# Problem description:
Although the entries contain pictures, the copy should hold only their exact text.

Shape state transition data

*** Block opens ***

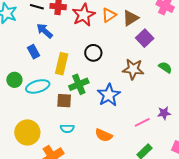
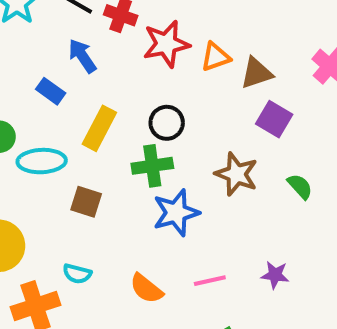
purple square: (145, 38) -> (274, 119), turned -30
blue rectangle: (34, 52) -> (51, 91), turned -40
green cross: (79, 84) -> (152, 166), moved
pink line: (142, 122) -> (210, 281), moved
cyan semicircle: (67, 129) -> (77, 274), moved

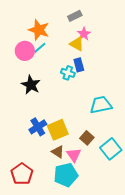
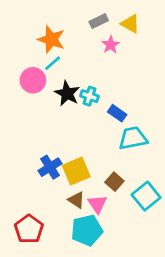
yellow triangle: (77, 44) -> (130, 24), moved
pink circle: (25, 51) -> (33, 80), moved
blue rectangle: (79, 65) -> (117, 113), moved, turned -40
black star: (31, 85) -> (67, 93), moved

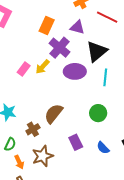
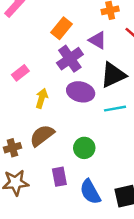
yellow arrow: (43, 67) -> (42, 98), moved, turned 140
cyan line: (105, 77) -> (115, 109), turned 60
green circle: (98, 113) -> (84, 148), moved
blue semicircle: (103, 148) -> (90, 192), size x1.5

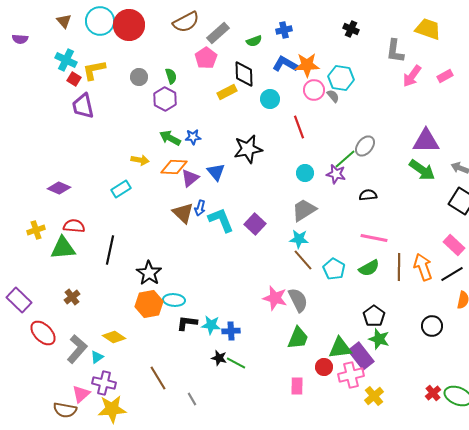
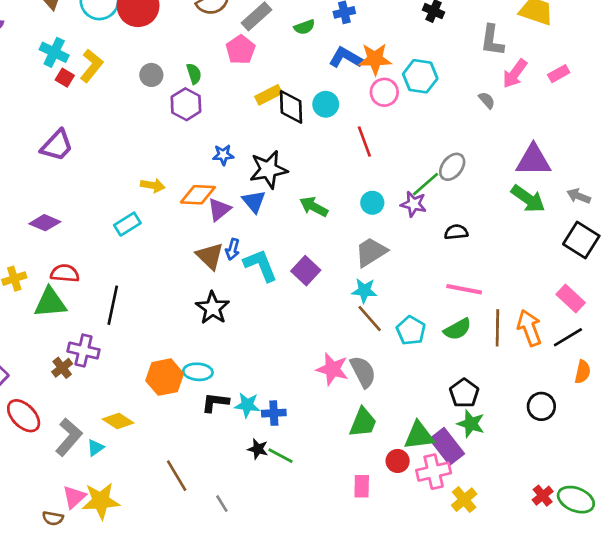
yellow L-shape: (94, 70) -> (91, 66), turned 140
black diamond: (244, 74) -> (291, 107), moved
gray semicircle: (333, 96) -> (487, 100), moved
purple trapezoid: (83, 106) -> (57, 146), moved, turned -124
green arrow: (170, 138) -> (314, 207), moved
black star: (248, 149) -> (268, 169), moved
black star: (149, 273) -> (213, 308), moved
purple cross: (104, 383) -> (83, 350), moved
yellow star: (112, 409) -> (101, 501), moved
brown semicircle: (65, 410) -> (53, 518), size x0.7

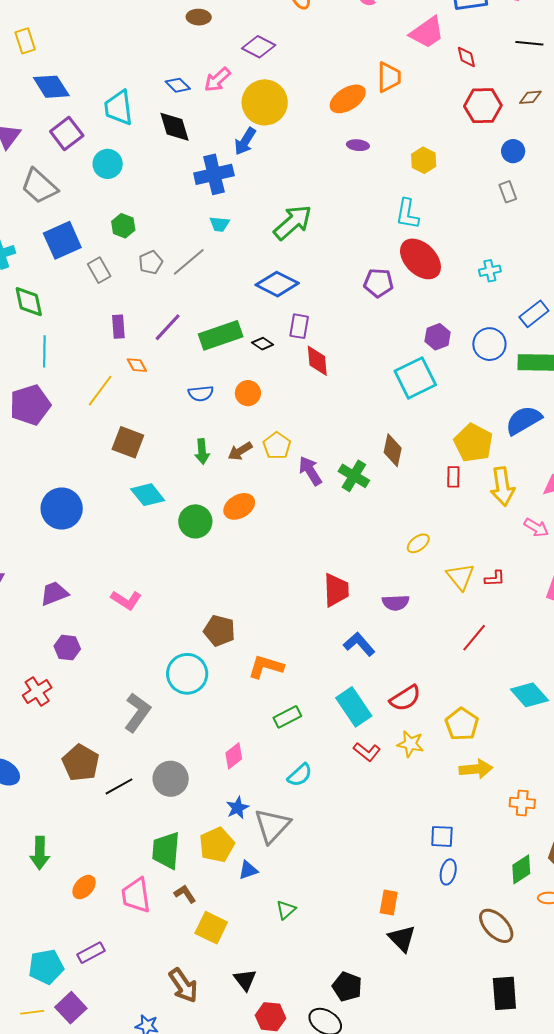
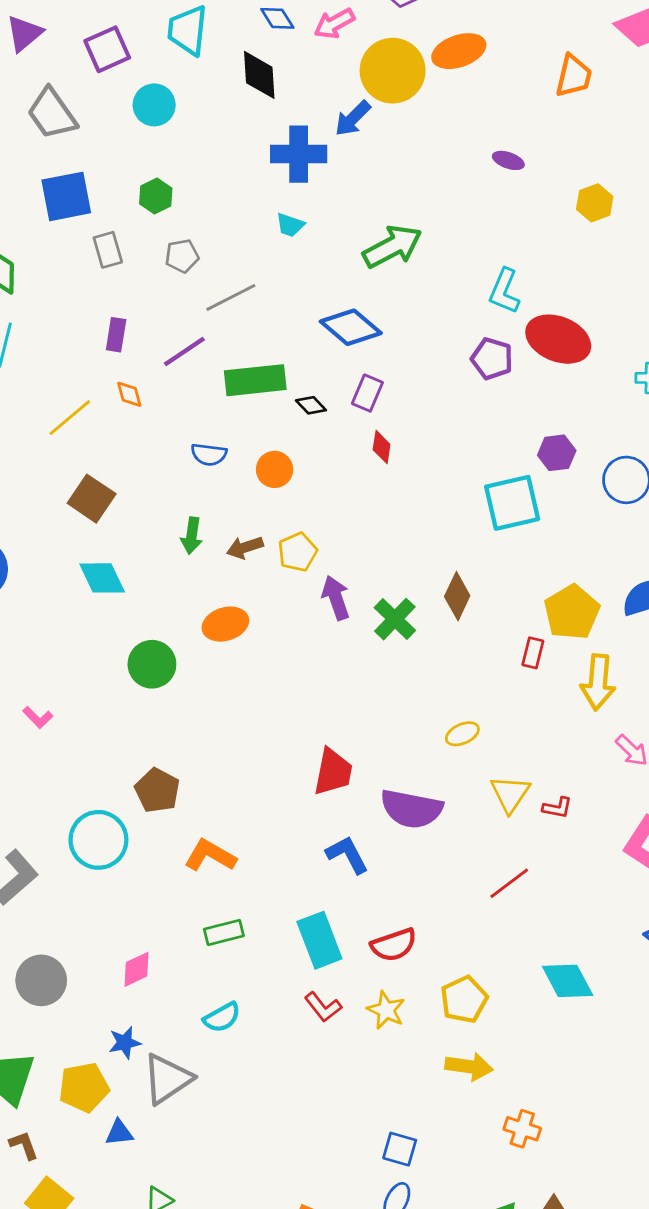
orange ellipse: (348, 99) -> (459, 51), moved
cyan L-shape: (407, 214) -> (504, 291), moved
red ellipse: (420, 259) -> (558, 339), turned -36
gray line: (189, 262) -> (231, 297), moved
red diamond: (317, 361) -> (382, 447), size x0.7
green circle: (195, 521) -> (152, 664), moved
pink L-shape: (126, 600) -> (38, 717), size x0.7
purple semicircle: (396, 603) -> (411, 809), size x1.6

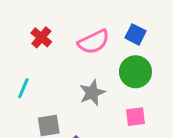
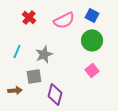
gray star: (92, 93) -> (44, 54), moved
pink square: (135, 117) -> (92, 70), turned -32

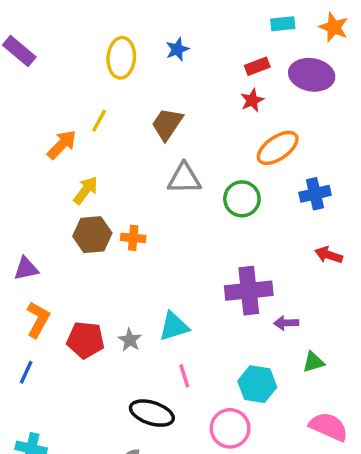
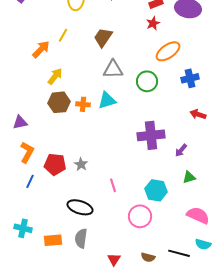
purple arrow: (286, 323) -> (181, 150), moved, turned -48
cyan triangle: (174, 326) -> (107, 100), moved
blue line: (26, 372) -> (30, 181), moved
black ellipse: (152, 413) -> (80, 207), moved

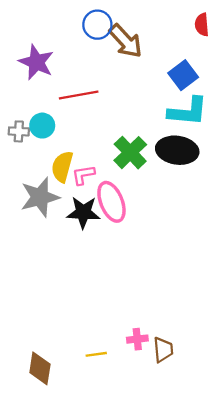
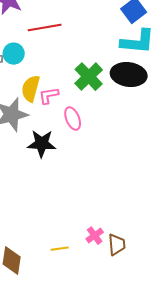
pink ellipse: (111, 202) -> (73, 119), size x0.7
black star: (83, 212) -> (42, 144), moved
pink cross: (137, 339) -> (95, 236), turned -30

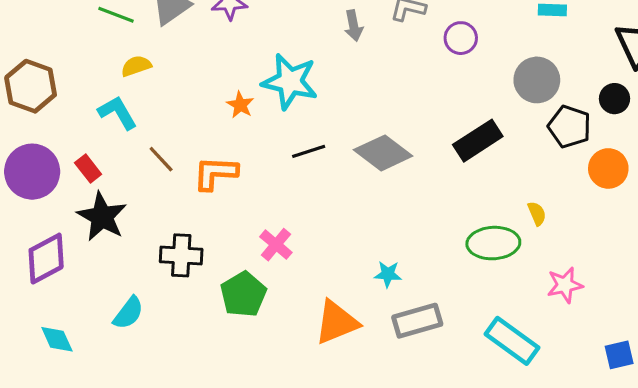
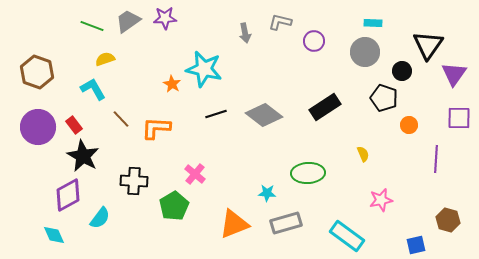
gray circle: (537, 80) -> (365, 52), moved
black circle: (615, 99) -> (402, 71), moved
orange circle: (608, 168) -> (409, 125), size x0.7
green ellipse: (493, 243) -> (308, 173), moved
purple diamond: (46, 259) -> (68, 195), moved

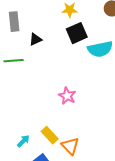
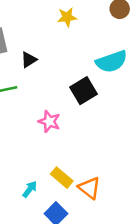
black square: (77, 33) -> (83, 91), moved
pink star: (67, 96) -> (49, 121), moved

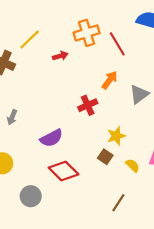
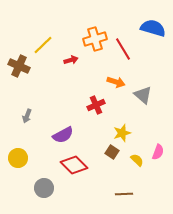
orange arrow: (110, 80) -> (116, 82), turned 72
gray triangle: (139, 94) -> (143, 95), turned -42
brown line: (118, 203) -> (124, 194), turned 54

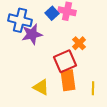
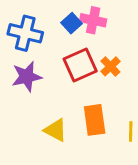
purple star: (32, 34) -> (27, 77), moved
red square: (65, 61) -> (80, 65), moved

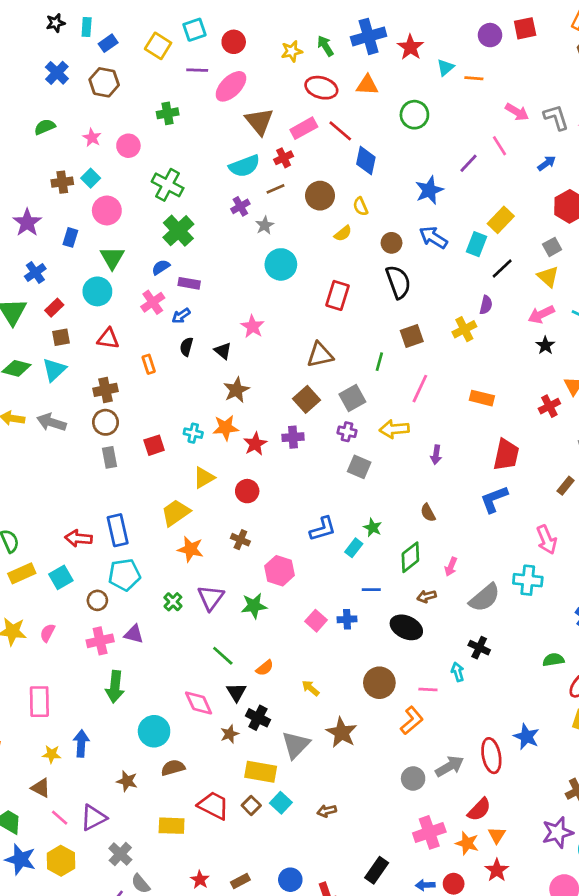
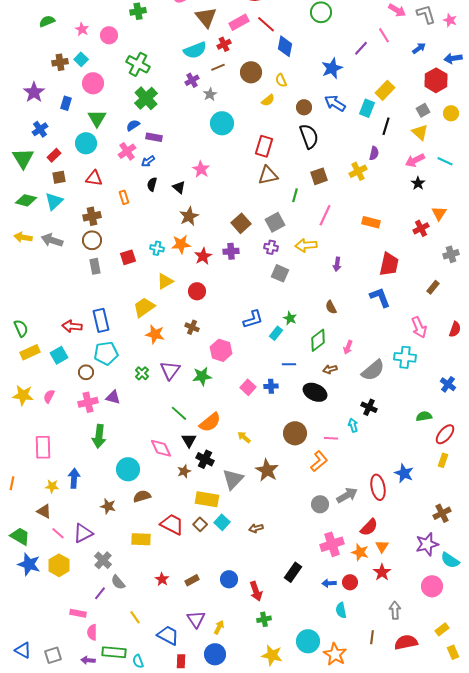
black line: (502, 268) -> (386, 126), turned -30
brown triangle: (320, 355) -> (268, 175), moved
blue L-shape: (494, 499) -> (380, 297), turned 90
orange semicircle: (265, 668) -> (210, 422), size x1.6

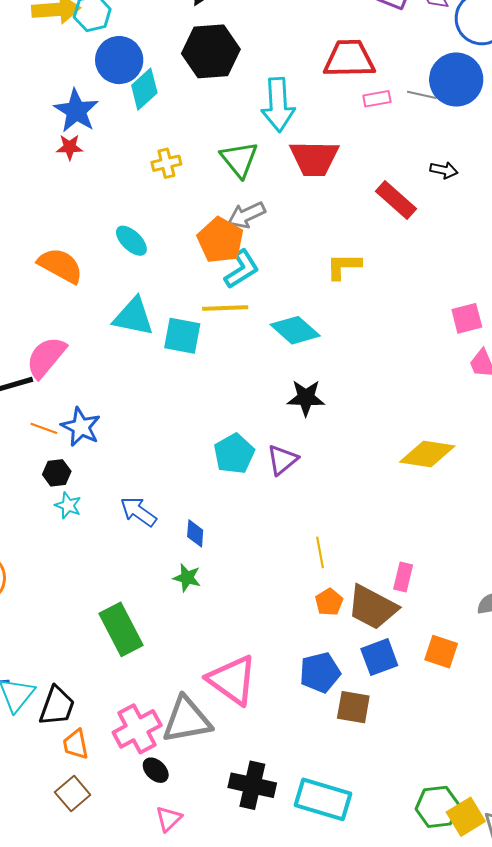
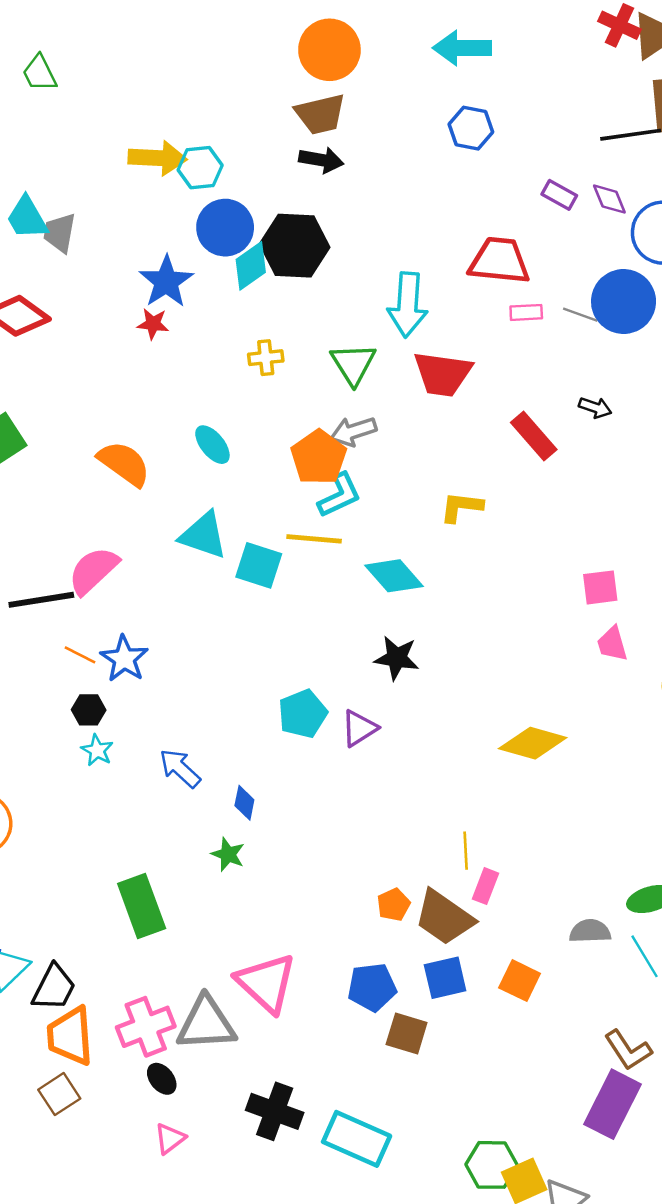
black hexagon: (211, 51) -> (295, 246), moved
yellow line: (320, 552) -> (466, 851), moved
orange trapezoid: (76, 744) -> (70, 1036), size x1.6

*** Block closes ***

# Problem solution:
purple square: (145, 38) -> (274, 119), turned -30
blue rectangle: (34, 52) -> (51, 91), turned -40
green cross: (79, 84) -> (152, 166), moved
pink line: (142, 122) -> (210, 281), moved
cyan semicircle: (67, 129) -> (77, 274), moved

yellow triangle: (77, 44) -> (130, 24), moved
pink circle: (25, 51) -> (33, 80), moved
blue rectangle: (79, 65) -> (117, 113), moved, turned -40
black star: (31, 85) -> (67, 93), moved

yellow arrow: (43, 67) -> (42, 98), moved, turned 140
cyan line: (105, 77) -> (115, 109), turned 60
green circle: (98, 113) -> (84, 148), moved
blue semicircle: (103, 148) -> (90, 192), size x1.5

yellow L-shape: (94, 70) -> (91, 66), turned 140
black diamond: (244, 74) -> (291, 107), moved
gray semicircle: (333, 96) -> (487, 100), moved
purple trapezoid: (83, 106) -> (57, 146), moved, turned -124
green arrow: (170, 138) -> (314, 207), moved
black star: (248, 149) -> (268, 169), moved
black star: (149, 273) -> (213, 308), moved
purple cross: (104, 383) -> (83, 350), moved
yellow star: (112, 409) -> (101, 501), moved
brown semicircle: (65, 410) -> (53, 518), size x0.7

orange ellipse: (348, 99) -> (459, 51), moved
cyan L-shape: (407, 214) -> (504, 291), moved
red ellipse: (420, 259) -> (558, 339), turned -36
gray line: (189, 262) -> (231, 297), moved
red diamond: (317, 361) -> (382, 447), size x0.7
green circle: (195, 521) -> (152, 664), moved
pink L-shape: (126, 600) -> (38, 717), size x0.7
purple semicircle: (396, 603) -> (411, 809), size x1.6

gray star: (92, 93) -> (44, 54), moved
pink square: (135, 117) -> (92, 70), turned -32

purple arrow: (286, 323) -> (181, 150), moved, turned -48
cyan triangle: (174, 326) -> (107, 100), moved
blue line: (26, 372) -> (30, 181), moved
black ellipse: (152, 413) -> (80, 207), moved

pink ellipse: (111, 202) -> (73, 119), size x0.7
black star: (83, 212) -> (42, 144), moved
pink cross: (137, 339) -> (95, 236), turned -30

gray circle: (537, 80) -> (365, 52), moved
black circle: (615, 99) -> (402, 71), moved
orange circle: (608, 168) -> (409, 125), size x0.7
green ellipse: (493, 243) -> (308, 173), moved
purple diamond: (46, 259) -> (68, 195), moved

black square: (77, 33) -> (83, 91), moved
pink star: (67, 96) -> (49, 121), moved

orange arrow: (110, 80) -> (116, 82), turned 72
gray triangle: (139, 94) -> (143, 95), turned -42
brown line: (118, 203) -> (124, 194), turned 54

purple star: (32, 34) -> (27, 77), moved
red square: (65, 61) -> (80, 65), moved

black line: (502, 268) -> (386, 126), turned -30
brown triangle: (320, 355) -> (268, 175), moved
blue L-shape: (494, 499) -> (380, 297), turned 90
orange semicircle: (265, 668) -> (210, 422), size x1.6

black hexagon: (211, 51) -> (295, 246), moved
yellow line: (320, 552) -> (466, 851), moved
orange trapezoid: (76, 744) -> (70, 1036), size x1.6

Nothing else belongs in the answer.